▸ **What the exercise asks**: Copy each line below in which the word "ring" occurs.

▸ **Given information**:
•••••
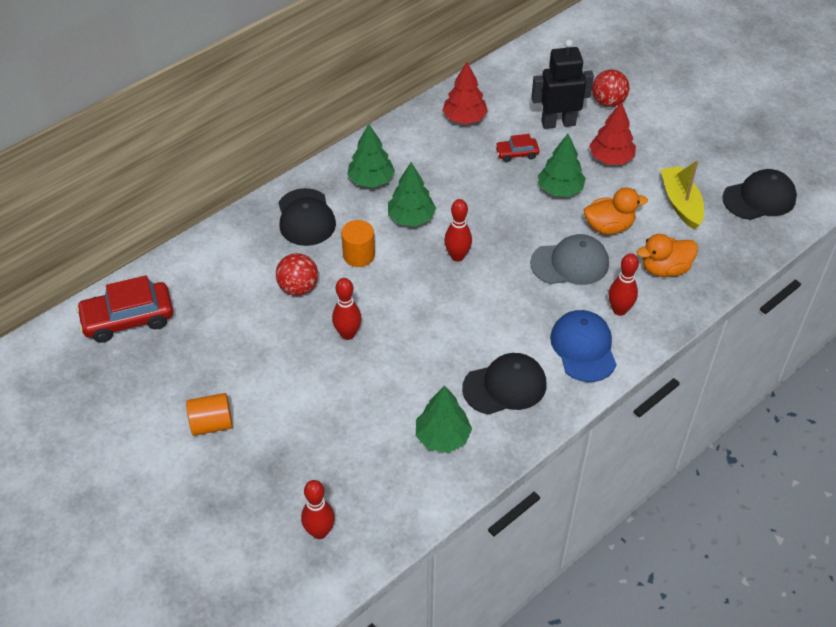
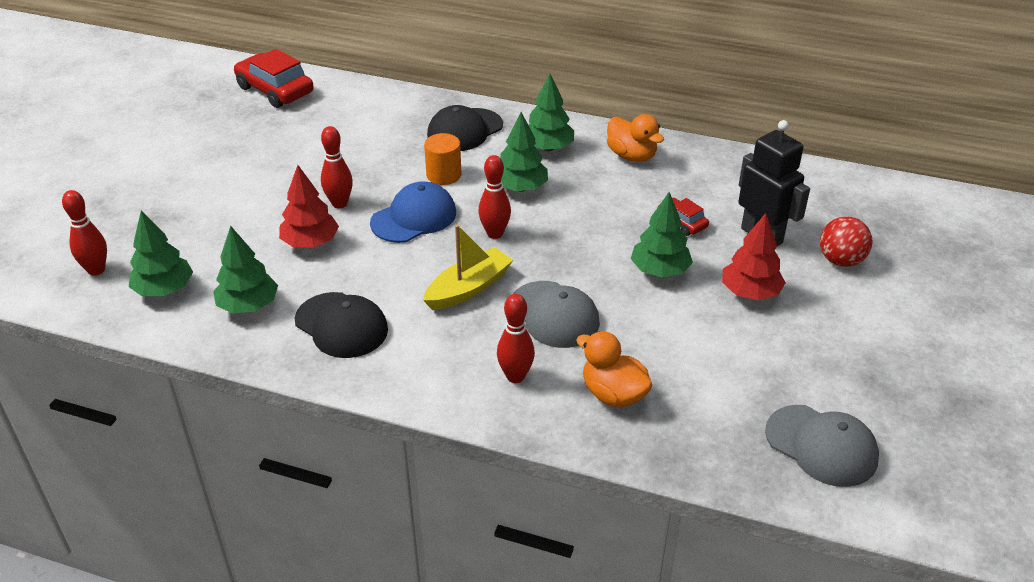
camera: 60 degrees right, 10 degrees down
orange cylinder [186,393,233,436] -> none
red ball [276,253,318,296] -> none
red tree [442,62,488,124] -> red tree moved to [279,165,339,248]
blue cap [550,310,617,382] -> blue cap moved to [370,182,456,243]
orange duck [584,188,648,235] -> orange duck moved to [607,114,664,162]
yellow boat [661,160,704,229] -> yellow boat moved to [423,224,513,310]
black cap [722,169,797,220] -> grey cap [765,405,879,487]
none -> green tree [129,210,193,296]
•••••
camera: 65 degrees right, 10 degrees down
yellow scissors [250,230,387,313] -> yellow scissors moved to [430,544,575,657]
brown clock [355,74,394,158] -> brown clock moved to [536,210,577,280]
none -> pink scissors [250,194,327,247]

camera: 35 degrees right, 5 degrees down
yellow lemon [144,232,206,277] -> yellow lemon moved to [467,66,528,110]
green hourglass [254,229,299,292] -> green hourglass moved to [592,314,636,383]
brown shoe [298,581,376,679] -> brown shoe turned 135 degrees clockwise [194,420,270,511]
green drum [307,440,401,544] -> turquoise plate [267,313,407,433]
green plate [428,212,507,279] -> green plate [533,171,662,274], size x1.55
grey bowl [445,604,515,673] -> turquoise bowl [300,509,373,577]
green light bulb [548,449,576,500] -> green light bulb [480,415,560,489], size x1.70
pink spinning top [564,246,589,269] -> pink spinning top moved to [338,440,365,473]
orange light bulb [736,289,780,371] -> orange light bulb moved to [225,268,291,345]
•••••
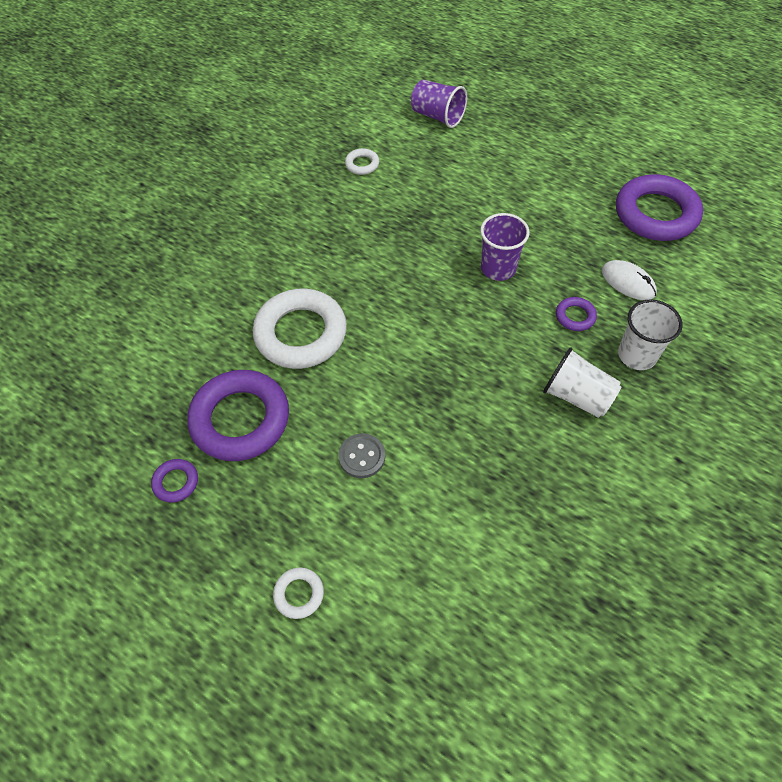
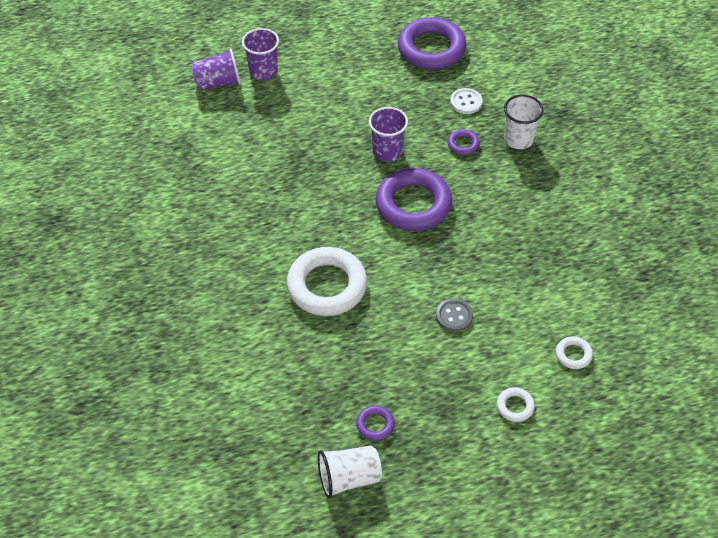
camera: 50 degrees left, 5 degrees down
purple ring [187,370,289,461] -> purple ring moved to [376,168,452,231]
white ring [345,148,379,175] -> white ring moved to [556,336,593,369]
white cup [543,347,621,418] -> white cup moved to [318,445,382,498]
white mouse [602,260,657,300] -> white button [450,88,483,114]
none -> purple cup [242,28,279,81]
•••••
▸ **Exercise solution**:
purple ring [187,370,289,461] -> purple ring moved to [376,168,452,231]
white ring [345,148,379,175] -> white ring moved to [556,336,593,369]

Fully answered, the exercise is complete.